_Dataset section_.
------------------------------------------------------------
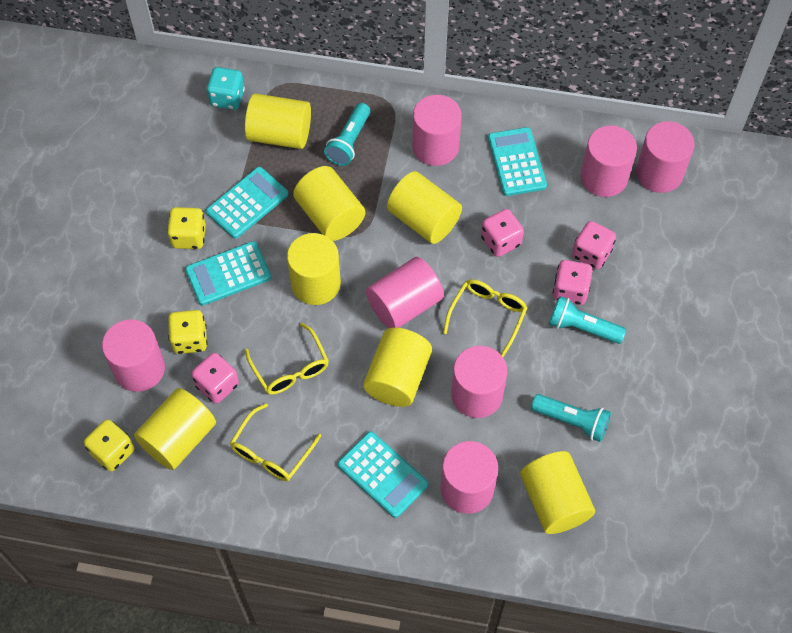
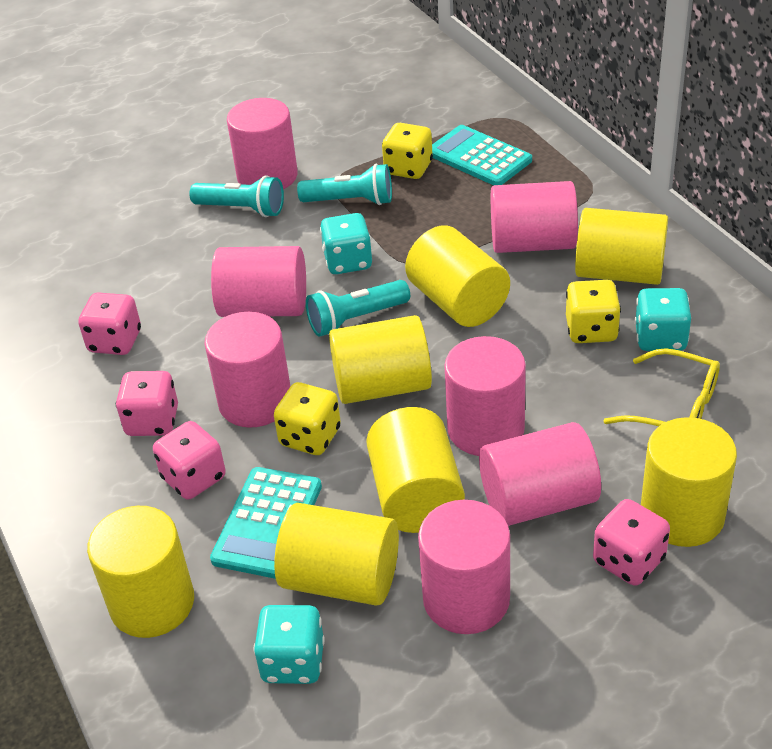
turquoise calculator: 4 -> 2
turquoise dice: 1 -> 3
yellow glasses: 3 -> 1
------------------------------------------------------------
Scan the material and collect every line that contains "turquoise".

_Reply to the task_.
turquoise calculator: 4 -> 2
turquoise dice: 1 -> 3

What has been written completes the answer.